Assignment —
Extract, from the records beneath this instruction, each line that contains the word "PACKAGE".

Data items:
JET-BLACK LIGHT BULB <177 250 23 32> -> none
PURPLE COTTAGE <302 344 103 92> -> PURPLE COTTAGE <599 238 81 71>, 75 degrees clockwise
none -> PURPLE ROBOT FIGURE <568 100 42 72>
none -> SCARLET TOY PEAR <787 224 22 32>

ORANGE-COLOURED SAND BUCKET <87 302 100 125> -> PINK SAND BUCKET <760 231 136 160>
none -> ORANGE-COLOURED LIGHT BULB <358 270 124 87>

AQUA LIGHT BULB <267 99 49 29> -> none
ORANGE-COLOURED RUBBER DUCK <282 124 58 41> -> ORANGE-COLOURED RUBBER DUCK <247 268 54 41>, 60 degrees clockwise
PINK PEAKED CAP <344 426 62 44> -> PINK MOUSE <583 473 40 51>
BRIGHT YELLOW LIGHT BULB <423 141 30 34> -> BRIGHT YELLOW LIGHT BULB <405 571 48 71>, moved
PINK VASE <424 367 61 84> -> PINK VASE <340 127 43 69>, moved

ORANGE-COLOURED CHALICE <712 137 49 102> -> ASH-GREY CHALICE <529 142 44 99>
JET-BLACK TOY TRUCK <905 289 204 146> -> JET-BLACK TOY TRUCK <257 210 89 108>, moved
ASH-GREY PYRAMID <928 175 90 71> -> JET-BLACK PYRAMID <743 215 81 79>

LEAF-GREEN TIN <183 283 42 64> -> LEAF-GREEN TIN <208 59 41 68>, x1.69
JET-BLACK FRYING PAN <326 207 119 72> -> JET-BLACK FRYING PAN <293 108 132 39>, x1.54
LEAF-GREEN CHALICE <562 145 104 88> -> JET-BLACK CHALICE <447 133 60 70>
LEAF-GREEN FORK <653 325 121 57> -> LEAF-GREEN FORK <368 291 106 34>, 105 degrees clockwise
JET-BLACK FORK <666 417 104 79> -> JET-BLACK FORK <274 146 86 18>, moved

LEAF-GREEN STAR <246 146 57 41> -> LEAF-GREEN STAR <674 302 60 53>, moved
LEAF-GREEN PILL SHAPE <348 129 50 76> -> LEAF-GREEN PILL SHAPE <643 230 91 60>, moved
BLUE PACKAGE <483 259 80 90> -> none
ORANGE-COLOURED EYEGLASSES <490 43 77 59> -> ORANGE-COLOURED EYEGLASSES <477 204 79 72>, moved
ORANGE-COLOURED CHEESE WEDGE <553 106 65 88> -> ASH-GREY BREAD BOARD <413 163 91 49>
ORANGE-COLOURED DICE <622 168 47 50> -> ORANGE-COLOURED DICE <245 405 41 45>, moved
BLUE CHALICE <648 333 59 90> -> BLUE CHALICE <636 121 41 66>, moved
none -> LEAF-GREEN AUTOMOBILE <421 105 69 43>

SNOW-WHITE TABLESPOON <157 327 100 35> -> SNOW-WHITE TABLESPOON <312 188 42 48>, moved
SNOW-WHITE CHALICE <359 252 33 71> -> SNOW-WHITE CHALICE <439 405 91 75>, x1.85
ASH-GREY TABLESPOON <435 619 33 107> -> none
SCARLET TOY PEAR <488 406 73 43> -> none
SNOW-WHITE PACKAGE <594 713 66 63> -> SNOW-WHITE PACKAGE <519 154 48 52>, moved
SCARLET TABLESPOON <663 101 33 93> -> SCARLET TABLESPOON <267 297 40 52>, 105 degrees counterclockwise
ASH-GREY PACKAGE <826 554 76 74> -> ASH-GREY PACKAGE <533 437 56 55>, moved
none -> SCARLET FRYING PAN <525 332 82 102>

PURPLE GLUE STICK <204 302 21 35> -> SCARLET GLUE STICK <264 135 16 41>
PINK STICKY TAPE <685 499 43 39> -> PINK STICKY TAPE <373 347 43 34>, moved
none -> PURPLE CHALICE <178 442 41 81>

Answer section —
BLUE PACKAGE <483 259 80 90> -> none
SNOW-WHITE PACKAGE <594 713 66 63> -> SNOW-WHITE PACKAGE <519 154 48 52>, moved
ASH-GREY PACKAGE <826 554 76 74> -> ASH-GREY PACKAGE <533 437 56 55>, moved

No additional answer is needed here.